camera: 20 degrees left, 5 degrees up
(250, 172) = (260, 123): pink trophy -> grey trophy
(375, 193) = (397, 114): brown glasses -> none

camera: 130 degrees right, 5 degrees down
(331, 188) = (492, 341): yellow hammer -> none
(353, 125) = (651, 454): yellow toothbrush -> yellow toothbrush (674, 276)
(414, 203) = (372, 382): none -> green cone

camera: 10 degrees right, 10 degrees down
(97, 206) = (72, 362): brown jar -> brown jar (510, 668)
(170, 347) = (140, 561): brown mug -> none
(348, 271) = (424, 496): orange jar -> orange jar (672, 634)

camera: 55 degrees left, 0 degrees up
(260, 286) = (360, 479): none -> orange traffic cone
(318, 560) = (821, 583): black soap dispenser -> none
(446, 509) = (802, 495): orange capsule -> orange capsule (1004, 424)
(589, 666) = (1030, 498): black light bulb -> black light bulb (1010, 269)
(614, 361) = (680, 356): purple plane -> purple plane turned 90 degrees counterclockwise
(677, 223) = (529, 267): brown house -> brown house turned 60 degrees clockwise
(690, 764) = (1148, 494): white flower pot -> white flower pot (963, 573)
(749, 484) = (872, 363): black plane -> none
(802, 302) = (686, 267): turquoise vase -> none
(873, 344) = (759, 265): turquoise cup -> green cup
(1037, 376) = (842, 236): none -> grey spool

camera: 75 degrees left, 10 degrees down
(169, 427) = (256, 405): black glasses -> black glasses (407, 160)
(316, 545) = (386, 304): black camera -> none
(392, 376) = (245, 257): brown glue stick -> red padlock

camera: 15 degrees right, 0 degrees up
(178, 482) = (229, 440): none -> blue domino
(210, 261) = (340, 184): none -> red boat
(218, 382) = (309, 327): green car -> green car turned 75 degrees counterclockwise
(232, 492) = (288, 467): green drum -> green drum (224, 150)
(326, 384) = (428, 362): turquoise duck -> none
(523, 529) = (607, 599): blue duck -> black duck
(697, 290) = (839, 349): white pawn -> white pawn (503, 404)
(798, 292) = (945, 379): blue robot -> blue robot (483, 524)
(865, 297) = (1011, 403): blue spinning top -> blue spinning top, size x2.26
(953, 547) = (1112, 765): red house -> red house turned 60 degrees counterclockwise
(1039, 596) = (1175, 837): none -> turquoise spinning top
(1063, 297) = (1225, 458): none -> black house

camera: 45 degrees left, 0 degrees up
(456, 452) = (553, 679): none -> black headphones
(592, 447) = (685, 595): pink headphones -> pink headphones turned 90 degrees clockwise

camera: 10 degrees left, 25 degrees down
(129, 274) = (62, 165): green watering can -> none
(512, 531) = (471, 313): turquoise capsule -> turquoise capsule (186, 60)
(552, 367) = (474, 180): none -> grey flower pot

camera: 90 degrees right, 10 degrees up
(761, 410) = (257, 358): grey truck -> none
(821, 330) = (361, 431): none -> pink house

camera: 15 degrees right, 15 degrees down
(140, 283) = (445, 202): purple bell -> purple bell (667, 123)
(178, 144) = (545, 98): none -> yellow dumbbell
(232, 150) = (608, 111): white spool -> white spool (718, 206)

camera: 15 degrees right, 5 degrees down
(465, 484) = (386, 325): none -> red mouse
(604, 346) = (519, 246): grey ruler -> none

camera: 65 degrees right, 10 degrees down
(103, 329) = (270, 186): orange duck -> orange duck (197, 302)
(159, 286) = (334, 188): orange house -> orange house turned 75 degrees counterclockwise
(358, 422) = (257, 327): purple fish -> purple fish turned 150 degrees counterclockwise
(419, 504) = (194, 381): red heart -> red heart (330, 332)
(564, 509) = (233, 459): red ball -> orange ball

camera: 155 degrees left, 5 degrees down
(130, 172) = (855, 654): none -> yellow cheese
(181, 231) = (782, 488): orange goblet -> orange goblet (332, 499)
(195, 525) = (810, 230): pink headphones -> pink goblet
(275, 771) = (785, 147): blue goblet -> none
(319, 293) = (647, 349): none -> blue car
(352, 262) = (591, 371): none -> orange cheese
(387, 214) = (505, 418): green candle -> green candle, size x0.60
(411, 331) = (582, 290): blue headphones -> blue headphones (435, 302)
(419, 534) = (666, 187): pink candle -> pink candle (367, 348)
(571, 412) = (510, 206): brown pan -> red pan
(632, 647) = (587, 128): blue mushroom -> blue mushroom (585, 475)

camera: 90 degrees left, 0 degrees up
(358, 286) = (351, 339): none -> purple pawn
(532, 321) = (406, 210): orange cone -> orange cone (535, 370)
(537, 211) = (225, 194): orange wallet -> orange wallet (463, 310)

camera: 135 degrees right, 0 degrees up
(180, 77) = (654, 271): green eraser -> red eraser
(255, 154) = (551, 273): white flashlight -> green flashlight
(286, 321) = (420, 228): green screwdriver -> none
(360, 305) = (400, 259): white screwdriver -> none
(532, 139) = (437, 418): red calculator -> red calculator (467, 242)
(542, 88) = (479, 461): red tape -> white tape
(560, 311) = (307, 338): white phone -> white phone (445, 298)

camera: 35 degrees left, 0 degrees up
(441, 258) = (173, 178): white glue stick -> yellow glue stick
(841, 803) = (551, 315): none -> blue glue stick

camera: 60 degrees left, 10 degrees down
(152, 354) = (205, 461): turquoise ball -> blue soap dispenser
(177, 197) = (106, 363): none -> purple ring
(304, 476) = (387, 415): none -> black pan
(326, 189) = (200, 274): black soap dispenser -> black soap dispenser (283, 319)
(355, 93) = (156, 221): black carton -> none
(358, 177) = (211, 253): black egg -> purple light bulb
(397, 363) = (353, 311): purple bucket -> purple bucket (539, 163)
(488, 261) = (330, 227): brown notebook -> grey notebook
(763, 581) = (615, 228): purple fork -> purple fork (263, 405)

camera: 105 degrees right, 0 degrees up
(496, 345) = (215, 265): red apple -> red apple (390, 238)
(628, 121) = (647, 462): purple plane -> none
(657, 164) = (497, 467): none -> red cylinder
________________
### [What you are asked to do]
Given the records above, reproduce precisely and only the lines between the line holding "(592, 447) = (685, 595): pink" and the line holding "(129, 274) = (62, 165): green", inclusive.

### [Task answer]
(592, 447) = (685, 595): pink headphones -> pink headphones turned 90 degrees clockwise

camera: 10 degrees left, 25 degrees down
(129, 274) = (62, 165): green watering can -> none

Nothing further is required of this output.